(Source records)
-- BEGIN --
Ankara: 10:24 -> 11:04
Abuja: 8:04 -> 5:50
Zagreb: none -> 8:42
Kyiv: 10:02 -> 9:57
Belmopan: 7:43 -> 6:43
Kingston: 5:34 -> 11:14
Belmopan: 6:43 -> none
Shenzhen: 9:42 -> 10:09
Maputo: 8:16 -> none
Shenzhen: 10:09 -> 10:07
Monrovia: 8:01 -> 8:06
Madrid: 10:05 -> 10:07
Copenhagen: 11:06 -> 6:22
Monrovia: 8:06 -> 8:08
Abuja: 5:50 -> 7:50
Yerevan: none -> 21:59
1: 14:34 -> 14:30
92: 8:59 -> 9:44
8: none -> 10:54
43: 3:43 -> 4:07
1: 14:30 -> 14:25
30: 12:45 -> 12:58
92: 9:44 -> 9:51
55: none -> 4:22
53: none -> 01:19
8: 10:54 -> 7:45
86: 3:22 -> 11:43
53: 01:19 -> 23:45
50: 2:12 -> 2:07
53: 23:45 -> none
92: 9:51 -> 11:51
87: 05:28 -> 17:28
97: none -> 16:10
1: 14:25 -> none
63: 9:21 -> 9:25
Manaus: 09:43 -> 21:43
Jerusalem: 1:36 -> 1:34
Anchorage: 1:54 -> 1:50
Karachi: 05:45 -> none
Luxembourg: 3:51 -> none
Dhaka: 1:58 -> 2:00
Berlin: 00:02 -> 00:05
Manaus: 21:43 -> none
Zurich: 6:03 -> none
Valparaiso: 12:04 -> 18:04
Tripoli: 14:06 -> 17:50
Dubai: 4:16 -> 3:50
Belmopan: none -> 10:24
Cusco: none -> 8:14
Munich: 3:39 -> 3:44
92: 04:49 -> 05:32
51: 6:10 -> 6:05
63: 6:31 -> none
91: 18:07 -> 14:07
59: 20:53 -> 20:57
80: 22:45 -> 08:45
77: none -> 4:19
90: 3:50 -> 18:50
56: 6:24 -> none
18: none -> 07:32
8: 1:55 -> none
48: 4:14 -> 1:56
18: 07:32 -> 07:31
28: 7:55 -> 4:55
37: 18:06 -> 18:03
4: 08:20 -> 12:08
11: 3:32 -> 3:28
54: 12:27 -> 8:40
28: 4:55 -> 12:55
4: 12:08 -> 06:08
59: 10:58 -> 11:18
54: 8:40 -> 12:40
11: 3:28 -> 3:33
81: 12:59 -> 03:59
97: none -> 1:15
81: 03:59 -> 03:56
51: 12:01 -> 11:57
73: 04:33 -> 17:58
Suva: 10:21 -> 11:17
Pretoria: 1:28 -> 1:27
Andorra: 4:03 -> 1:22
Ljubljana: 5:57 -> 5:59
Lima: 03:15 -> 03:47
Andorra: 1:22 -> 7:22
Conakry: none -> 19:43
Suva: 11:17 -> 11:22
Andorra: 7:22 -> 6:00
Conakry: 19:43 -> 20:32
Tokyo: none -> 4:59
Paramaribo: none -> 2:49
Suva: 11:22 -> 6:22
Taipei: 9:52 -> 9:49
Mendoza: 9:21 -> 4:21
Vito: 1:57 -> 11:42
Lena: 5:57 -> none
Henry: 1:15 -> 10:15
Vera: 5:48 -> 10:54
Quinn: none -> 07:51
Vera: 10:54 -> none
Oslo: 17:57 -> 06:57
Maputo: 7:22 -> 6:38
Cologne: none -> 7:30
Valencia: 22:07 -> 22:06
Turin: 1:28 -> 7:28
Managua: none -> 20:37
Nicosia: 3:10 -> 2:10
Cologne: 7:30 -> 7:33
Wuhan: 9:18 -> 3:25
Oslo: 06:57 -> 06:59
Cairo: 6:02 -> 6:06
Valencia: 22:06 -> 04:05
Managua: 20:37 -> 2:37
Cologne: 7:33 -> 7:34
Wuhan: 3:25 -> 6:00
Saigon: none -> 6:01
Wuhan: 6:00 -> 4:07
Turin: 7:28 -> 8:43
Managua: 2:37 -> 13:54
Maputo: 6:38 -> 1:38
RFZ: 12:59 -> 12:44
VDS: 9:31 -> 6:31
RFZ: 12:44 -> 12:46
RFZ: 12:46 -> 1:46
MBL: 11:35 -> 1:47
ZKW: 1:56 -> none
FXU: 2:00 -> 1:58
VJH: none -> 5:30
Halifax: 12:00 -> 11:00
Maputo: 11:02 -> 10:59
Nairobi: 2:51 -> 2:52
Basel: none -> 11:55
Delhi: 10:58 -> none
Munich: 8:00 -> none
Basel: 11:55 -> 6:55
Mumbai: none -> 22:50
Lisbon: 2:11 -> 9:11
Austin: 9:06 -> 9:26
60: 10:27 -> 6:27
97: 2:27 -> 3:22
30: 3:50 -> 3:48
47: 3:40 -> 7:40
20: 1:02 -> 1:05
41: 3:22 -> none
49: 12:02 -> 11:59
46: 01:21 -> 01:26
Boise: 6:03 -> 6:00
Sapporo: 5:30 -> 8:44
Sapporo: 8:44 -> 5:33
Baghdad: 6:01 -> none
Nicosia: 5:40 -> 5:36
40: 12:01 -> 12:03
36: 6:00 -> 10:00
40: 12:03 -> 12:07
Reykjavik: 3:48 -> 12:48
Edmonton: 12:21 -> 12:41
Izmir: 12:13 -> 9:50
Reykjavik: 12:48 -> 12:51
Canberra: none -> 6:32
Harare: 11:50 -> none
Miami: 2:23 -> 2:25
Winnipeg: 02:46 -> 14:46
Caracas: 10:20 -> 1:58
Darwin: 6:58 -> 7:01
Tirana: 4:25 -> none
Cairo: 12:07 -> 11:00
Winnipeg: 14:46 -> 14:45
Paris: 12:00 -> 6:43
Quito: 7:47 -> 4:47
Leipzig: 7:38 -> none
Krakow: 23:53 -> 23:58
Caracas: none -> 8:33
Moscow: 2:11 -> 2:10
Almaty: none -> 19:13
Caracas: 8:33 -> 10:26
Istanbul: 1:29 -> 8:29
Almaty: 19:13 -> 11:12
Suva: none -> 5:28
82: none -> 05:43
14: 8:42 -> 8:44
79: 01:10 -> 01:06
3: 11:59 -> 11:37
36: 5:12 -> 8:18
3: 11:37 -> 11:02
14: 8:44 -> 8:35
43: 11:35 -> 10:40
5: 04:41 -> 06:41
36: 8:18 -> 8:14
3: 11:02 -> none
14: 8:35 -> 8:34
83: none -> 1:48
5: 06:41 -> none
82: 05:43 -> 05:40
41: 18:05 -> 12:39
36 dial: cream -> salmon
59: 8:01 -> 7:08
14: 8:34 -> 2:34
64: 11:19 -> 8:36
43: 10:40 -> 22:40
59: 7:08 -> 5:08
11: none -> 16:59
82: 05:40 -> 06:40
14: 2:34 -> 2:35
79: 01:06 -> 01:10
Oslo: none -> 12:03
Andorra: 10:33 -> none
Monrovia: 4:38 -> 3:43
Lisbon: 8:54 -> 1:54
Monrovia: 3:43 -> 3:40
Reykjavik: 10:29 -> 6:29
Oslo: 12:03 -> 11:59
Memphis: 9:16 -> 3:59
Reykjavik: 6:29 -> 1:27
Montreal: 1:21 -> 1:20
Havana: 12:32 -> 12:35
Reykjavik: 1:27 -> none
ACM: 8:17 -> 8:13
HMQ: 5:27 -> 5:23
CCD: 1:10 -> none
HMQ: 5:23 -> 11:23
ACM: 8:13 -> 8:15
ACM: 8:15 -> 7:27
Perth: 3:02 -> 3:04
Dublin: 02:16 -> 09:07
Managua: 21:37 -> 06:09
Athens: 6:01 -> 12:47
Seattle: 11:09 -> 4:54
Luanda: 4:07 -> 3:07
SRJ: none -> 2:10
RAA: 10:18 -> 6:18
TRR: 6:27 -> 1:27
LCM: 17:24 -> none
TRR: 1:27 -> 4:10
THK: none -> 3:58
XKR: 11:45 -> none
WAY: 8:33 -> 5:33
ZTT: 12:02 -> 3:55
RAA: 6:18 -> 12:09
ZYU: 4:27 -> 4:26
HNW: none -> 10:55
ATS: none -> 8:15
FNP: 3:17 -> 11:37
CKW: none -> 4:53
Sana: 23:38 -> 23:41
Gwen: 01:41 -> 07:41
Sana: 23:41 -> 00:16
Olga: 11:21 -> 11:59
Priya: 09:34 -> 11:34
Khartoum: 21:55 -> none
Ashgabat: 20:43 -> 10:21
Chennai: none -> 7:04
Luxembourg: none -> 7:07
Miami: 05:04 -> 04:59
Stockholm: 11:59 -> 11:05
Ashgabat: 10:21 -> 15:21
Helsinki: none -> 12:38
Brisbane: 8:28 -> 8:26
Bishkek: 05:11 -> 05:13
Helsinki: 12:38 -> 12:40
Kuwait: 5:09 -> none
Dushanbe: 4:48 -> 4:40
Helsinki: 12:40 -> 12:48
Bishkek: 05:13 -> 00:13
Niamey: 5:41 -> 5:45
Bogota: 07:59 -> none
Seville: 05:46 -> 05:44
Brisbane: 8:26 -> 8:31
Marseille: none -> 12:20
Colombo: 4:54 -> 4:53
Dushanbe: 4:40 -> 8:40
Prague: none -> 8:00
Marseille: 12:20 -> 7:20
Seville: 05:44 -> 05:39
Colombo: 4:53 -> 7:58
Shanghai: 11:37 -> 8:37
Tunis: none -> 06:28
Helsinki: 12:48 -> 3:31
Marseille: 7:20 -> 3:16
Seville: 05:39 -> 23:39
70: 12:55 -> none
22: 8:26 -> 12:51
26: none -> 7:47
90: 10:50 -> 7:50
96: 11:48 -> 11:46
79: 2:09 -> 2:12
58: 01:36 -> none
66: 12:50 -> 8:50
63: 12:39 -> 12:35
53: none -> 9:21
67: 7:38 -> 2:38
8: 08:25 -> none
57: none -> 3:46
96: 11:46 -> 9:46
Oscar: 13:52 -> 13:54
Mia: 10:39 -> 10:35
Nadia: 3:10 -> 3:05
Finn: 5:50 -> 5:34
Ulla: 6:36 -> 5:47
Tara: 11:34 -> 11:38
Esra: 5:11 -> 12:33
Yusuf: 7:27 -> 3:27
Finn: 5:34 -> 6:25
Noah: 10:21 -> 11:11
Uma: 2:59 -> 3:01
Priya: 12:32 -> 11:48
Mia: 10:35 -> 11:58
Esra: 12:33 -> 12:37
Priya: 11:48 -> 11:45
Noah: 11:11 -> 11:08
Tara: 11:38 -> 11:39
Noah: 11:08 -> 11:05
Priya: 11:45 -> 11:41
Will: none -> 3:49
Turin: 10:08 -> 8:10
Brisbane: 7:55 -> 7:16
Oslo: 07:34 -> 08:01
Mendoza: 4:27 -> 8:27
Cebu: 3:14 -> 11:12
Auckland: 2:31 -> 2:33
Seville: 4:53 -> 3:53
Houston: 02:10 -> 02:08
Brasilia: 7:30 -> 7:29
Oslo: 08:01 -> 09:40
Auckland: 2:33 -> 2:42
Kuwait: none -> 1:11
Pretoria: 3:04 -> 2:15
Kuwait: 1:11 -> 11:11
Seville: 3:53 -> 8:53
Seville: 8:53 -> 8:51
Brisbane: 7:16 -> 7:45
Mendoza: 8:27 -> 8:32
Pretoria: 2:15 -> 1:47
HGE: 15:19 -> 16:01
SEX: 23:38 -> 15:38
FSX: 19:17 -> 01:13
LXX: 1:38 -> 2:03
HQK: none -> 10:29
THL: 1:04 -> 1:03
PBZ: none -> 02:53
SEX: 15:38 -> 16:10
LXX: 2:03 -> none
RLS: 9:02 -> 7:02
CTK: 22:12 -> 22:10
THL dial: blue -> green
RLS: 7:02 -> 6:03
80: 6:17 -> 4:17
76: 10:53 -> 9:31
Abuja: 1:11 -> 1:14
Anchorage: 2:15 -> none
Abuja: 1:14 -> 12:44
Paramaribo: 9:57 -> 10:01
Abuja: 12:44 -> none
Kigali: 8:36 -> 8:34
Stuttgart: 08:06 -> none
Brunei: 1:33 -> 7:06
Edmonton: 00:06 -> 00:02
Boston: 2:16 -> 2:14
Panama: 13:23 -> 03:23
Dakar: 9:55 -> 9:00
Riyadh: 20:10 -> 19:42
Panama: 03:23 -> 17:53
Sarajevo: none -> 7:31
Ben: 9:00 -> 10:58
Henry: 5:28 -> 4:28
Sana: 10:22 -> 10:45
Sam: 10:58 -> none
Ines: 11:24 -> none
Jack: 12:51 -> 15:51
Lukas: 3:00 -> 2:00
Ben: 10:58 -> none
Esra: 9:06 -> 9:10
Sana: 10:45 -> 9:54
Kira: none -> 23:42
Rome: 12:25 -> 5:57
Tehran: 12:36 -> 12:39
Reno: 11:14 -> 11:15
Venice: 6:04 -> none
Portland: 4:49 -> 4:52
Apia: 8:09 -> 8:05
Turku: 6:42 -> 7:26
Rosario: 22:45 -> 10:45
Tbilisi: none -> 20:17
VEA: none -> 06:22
-- END --
Please rewrite the material above as a Markdown table with the columns Row and Line. Begin at the first line of the material, stop after the line that contains "8: none -> 10:54", include that line, and leave out blank lines.

| Row | Line |
|---|---|
| 1 | Ankara: 10:24 -> 11:04 |
| 2 | Abuja: 8:04 -> 5:50 |
| 3 | Zagreb: none -> 8:42 |
| 4 | Kyiv: 10:02 -> 9:57 |
| 5 | Belmopan: 7:43 -> 6:43 |
| 6 | Kingston: 5:34 -> 11:14 |
| 7 | Belmopan: 6:43 -> none |
| 8 | Shenzhen: 9:42 -> 10:09 |
| 9 | Maputo: 8:16 -> none |
| 10 | Shenzhen: 10:09 -> 10:07 |
| 11 | Monrovia: 8:01 -> 8:06 |
| 12 | Madrid: 10:05 -> 10:07 |
| 13 | Copenhagen: 11:06 -> 6:22 |
| 14 | Monrovia: 8:06 -> 8:08 |
| 15 | Abuja: 5:50 -> 7:50 |
| 16 | Yerevan: none -> 21:59 |
| 17 | 1: 14:34 -> 14:30 |
| 18 | 92: 8:59 -> 9:44 |
| 19 | 8: none -> 10:54 |